Instructions for the task: Would you please return the lines of the material that contain the word "verde"?

Records for processing:
- - -
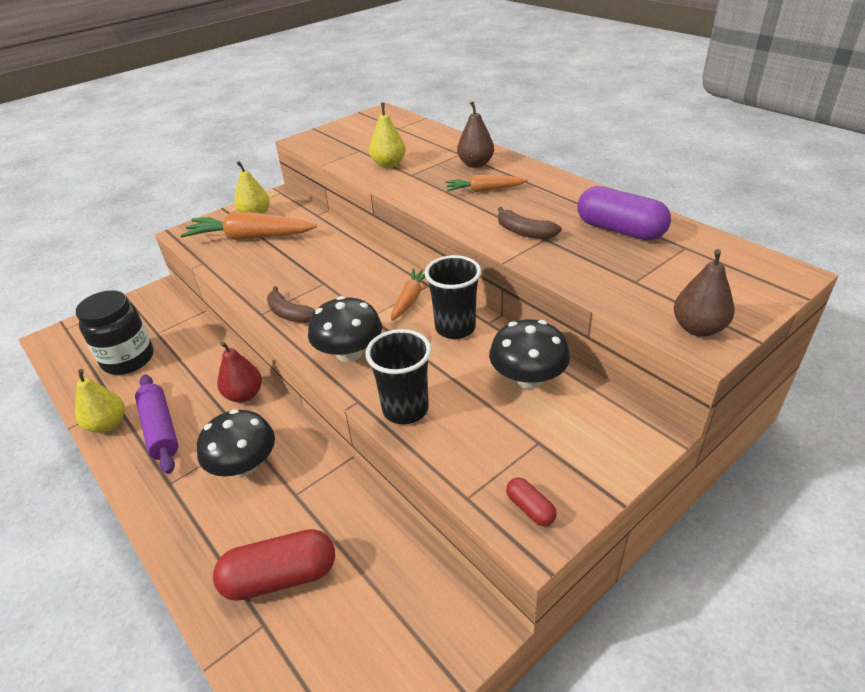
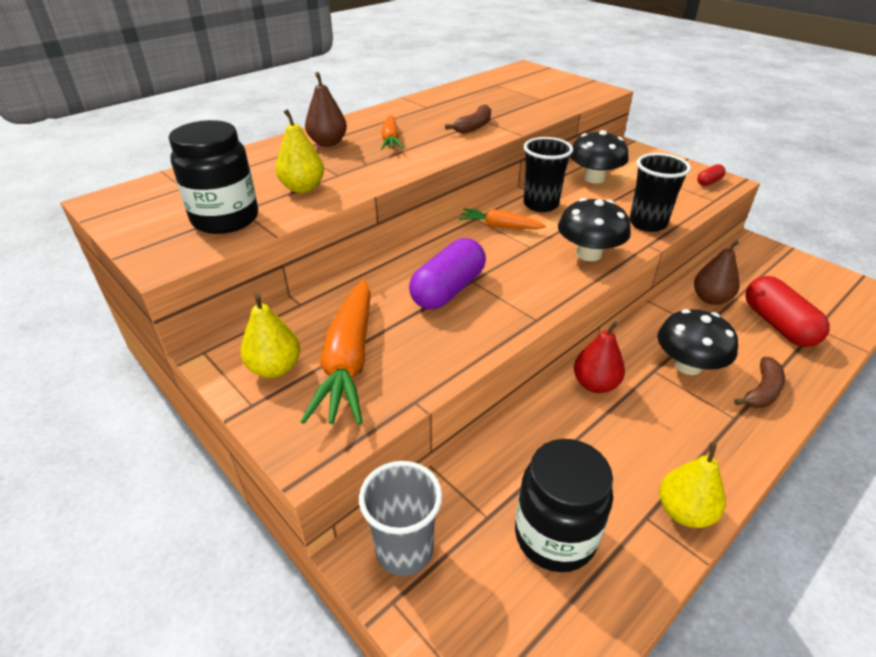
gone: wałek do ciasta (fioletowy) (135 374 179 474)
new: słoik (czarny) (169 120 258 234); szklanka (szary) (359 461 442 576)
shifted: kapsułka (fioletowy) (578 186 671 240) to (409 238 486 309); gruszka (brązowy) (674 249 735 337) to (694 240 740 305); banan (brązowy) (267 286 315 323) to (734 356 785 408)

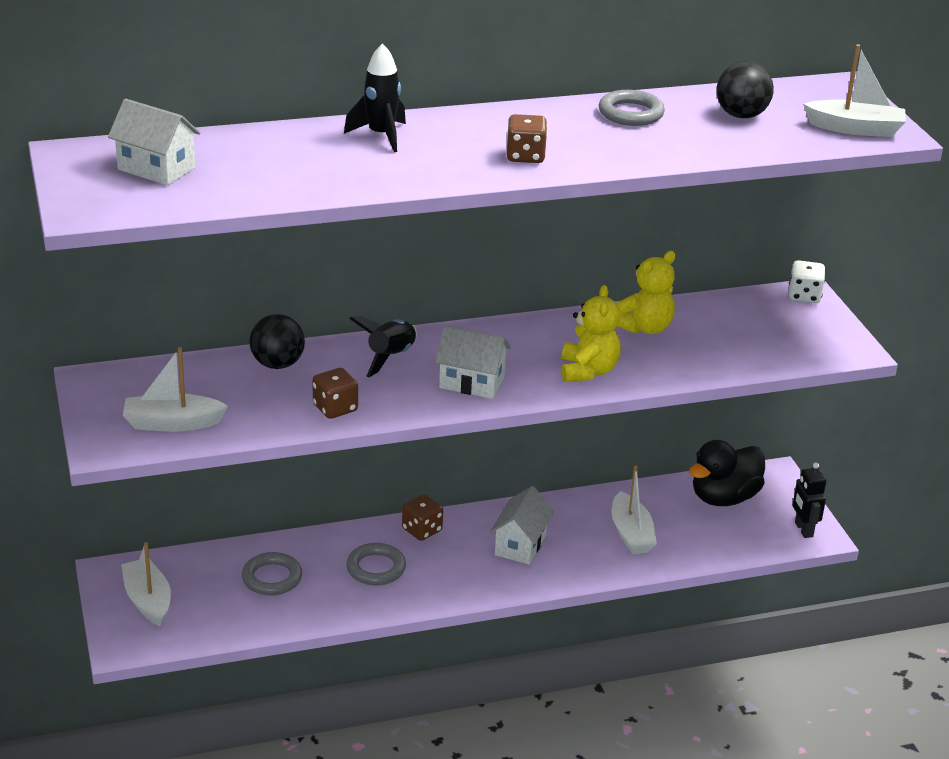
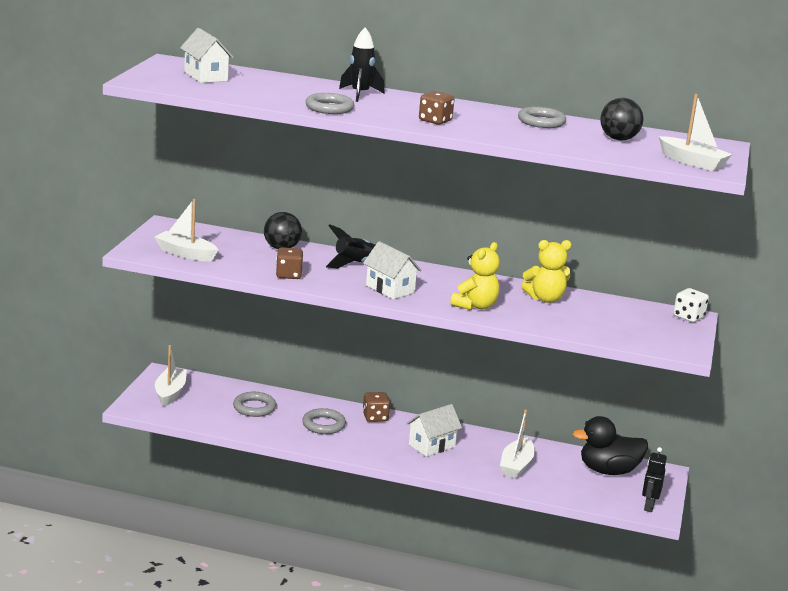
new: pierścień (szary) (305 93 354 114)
- - -
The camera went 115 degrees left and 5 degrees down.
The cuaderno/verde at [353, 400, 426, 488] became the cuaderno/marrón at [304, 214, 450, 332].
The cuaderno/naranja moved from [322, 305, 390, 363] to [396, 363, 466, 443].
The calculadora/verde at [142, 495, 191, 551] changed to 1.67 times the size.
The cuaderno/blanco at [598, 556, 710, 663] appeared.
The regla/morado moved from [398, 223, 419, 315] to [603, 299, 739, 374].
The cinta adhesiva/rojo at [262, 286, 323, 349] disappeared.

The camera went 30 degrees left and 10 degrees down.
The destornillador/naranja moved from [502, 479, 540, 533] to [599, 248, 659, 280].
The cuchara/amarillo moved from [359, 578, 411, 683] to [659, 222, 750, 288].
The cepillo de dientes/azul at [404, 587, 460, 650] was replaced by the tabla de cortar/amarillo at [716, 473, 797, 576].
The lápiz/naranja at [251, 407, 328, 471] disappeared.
- - -
Answer to the problem:
The cuaderno/verde at [353, 400, 426, 488] became the cuaderno/marrón at [304, 214, 450, 332].
The calculadora/verde at [142, 495, 191, 551] changed to 1.67 times the size.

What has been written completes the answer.